■ Source records ■
↓↓↓

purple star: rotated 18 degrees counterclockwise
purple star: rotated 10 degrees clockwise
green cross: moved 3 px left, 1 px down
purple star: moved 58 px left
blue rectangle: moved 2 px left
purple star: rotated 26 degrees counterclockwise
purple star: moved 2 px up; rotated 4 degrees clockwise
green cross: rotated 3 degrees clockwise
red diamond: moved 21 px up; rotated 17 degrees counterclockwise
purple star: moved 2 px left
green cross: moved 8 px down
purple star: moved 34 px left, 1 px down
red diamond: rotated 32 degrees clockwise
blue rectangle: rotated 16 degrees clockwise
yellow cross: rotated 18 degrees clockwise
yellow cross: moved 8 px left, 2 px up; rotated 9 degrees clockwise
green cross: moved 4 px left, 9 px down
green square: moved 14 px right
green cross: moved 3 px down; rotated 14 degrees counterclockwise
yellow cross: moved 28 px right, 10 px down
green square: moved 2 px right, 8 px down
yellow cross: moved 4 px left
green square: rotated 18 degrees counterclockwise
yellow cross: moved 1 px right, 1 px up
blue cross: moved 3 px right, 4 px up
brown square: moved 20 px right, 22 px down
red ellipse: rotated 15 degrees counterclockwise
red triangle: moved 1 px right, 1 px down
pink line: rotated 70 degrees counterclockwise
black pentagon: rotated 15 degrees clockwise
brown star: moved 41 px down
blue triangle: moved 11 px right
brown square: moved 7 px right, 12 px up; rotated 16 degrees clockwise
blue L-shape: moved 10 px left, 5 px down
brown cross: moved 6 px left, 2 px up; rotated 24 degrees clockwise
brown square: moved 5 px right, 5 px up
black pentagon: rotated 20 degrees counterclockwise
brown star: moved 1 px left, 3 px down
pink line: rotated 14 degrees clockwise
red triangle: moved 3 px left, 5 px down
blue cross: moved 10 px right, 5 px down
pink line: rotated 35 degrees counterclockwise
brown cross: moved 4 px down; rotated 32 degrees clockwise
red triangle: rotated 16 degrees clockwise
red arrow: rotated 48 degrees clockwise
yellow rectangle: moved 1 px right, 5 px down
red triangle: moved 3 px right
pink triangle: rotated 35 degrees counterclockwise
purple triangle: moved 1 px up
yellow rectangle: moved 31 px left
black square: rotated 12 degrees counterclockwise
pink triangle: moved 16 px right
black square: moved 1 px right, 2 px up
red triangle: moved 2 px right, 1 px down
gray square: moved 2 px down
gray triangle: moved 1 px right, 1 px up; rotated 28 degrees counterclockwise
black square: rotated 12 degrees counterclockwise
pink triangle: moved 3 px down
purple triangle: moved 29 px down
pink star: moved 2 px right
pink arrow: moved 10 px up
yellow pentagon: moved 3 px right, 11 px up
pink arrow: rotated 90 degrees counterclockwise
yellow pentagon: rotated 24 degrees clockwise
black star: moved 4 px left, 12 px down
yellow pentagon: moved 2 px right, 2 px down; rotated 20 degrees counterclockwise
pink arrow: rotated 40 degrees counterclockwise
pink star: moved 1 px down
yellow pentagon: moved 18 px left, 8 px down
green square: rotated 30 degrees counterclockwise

↑↑↑

Lay out every line of the listing above as a numbered list, with no blank lines.

■ Result ■
1. purple star: rotated 18 degrees counterclockwise
2. purple star: rotated 10 degrees clockwise
3. green cross: moved 3 px left, 1 px down
4. purple star: moved 58 px left
5. blue rectangle: moved 2 px left
6. purple star: rotated 26 degrees counterclockwise
7. purple star: moved 2 px up; rotated 4 degrees clockwise
8. green cross: rotated 3 degrees clockwise
9. red diamond: moved 21 px up; rotated 17 degrees counterclockwise
10. purple star: moved 2 px left
11. green cross: moved 8 px down
12. purple star: moved 34 px left, 1 px down
13. red diamond: rotated 32 degrees clockwise
14. blue rectangle: rotated 16 degrees clockwise
15. yellow cross: rotated 18 degrees clockwise
16. yellow cross: moved 8 px left, 2 px up; rotated 9 degrees clockwise
17. green cross: moved 4 px left, 9 px down
18. green square: moved 14 px right
19. green cross: moved 3 px down; rotated 14 degrees counterclockwise
20. yellow cross: moved 28 px right, 10 px down
21. green square: moved 2 px right, 8 px down
22. yellow cross: moved 4 px left
23. green square: rotated 18 degrees counterclockwise
24. yellow cross: moved 1 px right, 1 px up
25. blue cross: moved 3 px right, 4 px up
26. brown square: moved 20 px right, 22 px down
27. red ellipse: rotated 15 degrees counterclockwise
28. red triangle: moved 1 px right, 1 px down
29. pink line: rotated 70 degrees counterclockwise
30. black pentagon: rotated 15 degrees clockwise
31. brown star: moved 41 px down
32. blue triangle: moved 11 px right
33. brown square: moved 7 px right, 12 px up; rotated 16 degrees clockwise
34. blue L-shape: moved 10 px left, 5 px down
35. brown cross: moved 6 px left, 2 px up; rotated 24 degrees clockwise
36. brown square: moved 5 px right, 5 px up
37. black pentagon: rotated 20 degrees counterclockwise
38. brown star: moved 1 px left, 3 px down
39. pink line: rotated 14 degrees clockwise
40. red triangle: moved 3 px left, 5 px down
41. blue cross: moved 10 px right, 5 px down
42. pink line: rotated 35 degrees counterclockwise
43. brown cross: moved 4 px down; rotated 32 degrees clockwise
44. red triangle: rotated 16 degrees clockwise
45. red arrow: rotated 48 degrees clockwise
46. yellow rectangle: moved 1 px right, 5 px down
47. red triangle: moved 3 px right
48. pink triangle: rotated 35 degrees counterclockwise
49. purple triangle: moved 1 px up
50. yellow rectangle: moved 31 px left
51. black square: rotated 12 degrees counterclockwise
52. pink triangle: moved 16 px right
53. black square: moved 1 px right, 2 px up
54. red triangle: moved 2 px right, 1 px down
55. gray square: moved 2 px down
56. gray triangle: moved 1 px right, 1 px up; rotated 28 degrees counterclockwise
57. black square: rotated 12 degrees counterclockwise
58. pink triangle: moved 3 px down
59. purple triangle: moved 29 px down
60. pink star: moved 2 px right
61. pink arrow: moved 10 px up
62. yellow pentagon: moved 3 px right, 11 px up
63. pink arrow: rotated 90 degrees counterclockwise
64. yellow pentagon: rotated 24 degrees clockwise
65. black star: moved 4 px left, 12 px down
66. yellow pentagon: moved 2 px right, 2 px down; rotated 20 degrees counterclockwise
67. pink arrow: rotated 40 degrees counterclockwise
68. pink star: moved 1 px down
69. yellow pentagon: moved 18 px left, 8 px down
70. green square: rotated 30 degrees counterclockwise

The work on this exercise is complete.